:: Task goal ::
The output is the lines below from the one with "none -> white brick D3 level 1" through the one with "none -> purple brick I3:I5 level 1", both included, printed exactly and with no other line.

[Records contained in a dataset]
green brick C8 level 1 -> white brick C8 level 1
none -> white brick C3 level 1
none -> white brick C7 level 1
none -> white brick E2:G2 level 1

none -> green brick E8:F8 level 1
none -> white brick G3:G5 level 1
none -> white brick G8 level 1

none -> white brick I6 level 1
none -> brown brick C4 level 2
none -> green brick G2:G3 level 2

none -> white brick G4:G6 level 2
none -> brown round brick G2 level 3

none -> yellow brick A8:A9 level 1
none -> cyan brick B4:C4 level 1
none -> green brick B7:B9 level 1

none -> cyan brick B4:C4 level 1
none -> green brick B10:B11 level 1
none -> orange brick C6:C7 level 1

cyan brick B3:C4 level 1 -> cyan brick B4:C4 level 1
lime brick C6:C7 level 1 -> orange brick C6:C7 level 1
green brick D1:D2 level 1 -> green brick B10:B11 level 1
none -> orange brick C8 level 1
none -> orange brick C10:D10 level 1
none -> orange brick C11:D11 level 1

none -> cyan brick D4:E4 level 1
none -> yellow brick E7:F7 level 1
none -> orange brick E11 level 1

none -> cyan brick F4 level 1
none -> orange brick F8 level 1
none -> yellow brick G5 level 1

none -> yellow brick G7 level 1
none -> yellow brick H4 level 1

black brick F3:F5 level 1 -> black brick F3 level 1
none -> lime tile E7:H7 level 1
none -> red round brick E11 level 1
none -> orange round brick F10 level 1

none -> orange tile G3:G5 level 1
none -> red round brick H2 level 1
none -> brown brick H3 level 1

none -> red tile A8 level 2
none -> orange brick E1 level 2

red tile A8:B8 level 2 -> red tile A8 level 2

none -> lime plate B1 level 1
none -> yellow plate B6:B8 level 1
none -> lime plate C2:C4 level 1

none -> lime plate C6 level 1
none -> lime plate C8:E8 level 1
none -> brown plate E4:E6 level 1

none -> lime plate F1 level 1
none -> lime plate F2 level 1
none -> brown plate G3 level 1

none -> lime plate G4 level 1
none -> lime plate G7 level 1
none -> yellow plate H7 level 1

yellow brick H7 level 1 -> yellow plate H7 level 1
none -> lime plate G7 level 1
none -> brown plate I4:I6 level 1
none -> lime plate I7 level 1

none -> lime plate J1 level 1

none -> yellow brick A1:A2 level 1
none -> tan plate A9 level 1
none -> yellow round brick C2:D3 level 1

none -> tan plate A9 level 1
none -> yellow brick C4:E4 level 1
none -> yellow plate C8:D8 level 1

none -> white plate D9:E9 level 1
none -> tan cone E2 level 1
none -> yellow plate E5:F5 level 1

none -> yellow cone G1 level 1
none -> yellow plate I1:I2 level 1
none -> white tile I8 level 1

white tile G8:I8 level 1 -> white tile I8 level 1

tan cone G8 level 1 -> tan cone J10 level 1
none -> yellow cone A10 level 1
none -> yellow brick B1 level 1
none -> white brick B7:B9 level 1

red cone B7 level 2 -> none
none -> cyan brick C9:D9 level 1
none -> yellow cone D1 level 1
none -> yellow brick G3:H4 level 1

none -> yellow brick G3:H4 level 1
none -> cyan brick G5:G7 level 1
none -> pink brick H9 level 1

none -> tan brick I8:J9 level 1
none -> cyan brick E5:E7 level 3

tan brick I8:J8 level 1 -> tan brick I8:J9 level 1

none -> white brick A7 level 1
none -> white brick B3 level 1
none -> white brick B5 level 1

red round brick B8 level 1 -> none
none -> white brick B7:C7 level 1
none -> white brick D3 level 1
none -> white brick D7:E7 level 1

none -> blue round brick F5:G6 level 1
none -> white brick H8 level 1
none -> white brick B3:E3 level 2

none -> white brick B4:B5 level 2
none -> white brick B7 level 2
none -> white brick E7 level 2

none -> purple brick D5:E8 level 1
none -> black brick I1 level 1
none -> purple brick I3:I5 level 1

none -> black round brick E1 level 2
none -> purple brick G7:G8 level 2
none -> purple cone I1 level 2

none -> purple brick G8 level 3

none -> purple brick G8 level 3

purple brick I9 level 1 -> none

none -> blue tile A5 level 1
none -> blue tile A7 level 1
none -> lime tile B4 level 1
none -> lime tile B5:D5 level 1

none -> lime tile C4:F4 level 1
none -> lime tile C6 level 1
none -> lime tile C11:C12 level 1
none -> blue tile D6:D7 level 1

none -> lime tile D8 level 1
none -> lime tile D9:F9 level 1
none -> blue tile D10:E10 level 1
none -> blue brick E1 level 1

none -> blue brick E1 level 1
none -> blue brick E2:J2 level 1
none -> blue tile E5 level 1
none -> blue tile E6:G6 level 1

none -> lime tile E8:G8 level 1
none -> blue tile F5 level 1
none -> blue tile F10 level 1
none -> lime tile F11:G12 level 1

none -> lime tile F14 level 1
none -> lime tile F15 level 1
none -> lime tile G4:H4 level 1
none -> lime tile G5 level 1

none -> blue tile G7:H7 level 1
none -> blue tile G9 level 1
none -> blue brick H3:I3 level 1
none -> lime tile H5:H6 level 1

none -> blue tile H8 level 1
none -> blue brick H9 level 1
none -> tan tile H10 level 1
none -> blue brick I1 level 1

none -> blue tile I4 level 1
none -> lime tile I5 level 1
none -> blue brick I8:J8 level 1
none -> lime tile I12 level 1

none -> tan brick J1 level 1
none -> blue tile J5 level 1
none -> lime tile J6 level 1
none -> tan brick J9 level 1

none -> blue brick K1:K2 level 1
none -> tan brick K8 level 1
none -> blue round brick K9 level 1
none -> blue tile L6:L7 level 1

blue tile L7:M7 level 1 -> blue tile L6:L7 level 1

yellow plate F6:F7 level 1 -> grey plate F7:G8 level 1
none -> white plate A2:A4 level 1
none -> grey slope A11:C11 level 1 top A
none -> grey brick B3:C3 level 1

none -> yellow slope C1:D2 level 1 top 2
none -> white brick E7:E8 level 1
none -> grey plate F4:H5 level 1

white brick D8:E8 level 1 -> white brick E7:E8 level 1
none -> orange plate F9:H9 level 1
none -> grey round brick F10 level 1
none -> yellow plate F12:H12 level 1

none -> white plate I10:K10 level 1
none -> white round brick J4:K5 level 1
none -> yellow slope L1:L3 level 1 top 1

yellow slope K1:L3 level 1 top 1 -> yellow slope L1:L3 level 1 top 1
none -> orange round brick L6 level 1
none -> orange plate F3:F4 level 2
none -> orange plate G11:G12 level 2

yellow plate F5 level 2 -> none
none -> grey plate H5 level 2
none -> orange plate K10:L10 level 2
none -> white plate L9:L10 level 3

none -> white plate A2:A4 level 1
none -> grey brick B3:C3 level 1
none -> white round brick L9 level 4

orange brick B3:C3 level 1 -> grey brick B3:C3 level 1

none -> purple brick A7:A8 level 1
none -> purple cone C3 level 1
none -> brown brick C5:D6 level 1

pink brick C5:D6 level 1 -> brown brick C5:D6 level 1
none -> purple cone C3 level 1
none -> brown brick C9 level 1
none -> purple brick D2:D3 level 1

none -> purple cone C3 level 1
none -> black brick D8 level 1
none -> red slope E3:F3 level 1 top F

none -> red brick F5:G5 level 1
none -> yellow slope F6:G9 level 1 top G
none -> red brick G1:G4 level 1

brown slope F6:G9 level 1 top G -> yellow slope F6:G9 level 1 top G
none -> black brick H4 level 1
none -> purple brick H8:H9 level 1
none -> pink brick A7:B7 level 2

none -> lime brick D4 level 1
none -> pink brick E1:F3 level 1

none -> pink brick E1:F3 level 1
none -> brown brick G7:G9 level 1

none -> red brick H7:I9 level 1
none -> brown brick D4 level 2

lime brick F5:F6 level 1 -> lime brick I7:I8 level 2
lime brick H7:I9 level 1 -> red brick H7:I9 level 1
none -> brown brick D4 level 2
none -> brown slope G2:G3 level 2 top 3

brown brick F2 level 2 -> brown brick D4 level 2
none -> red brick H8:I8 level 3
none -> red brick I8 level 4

:: Answer for this exercise ::
none -> white brick D3 level 1
none -> white brick D7:E7 level 1

none -> blue round brick F5:G6 level 1
none -> white brick H8 level 1
none -> white brick B3:E3 level 2

none -> white brick B4:B5 level 2
none -> white brick B7 level 2
none -> white brick E7 level 2

none -> purple brick D5:E8 level 1
none -> black brick I1 level 1
none -> purple brick I3:I5 level 1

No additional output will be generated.